Task instructions ▸ The pictures get left out, but everything else in the listing below must be duplicated exactly.

Data supplied ▸
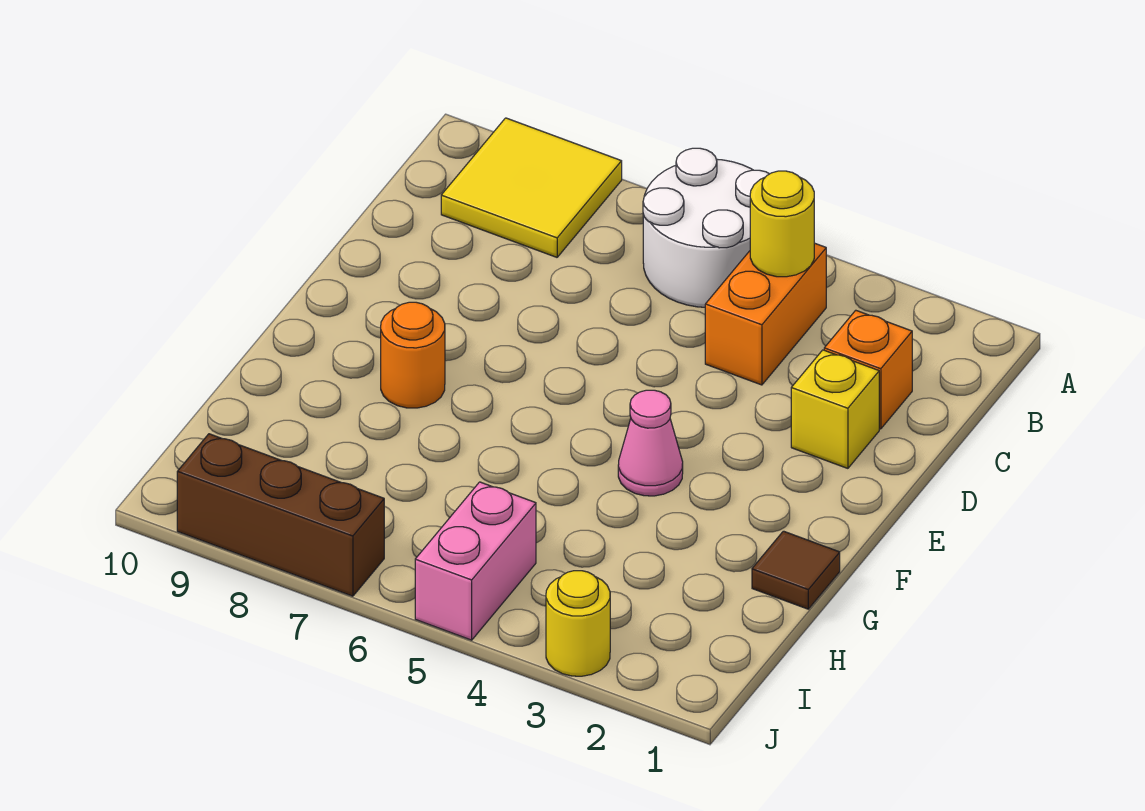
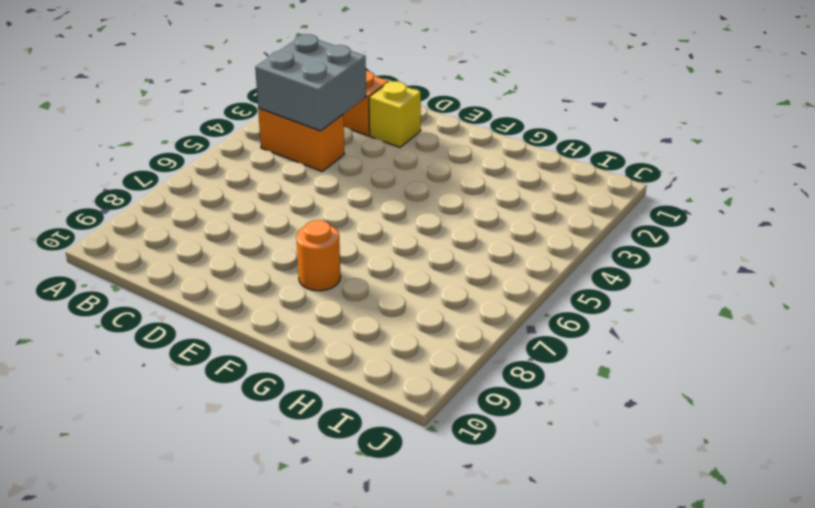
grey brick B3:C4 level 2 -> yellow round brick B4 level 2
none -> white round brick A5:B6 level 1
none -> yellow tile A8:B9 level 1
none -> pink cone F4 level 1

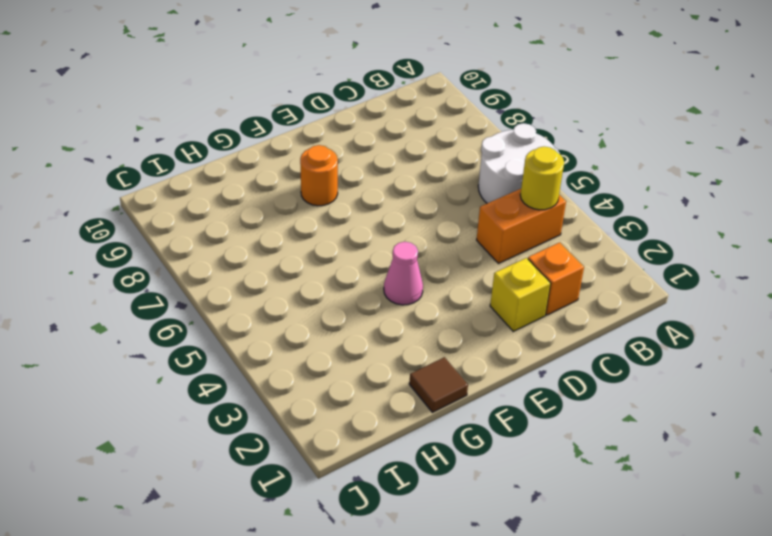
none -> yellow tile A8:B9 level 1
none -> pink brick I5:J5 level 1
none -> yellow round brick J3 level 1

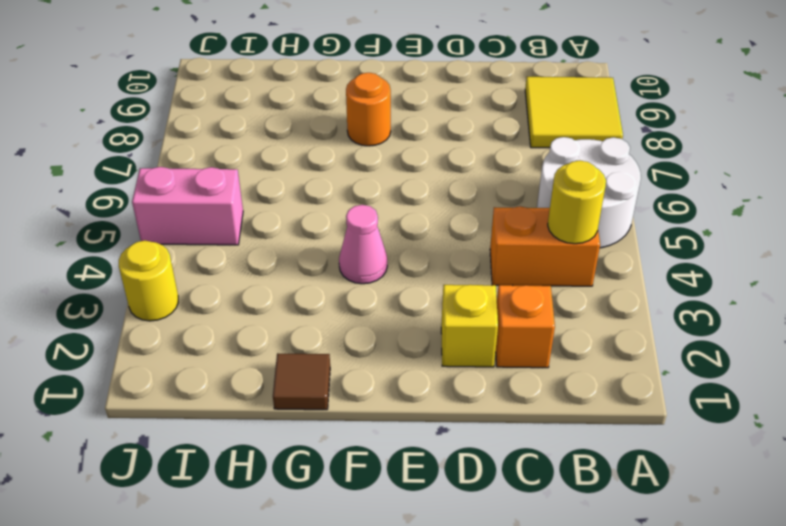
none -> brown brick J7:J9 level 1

Answer box ▸
grey brick B3:C4 level 2 -> yellow round brick B4 level 2
none -> white round brick A5:B6 level 1
none -> yellow tile A8:B9 level 1
none -> pink cone F4 level 1

none -> yellow tile A8:B9 level 1
none -> pink brick I5:J5 level 1
none -> yellow round brick J3 level 1

none -> brown brick J7:J9 level 1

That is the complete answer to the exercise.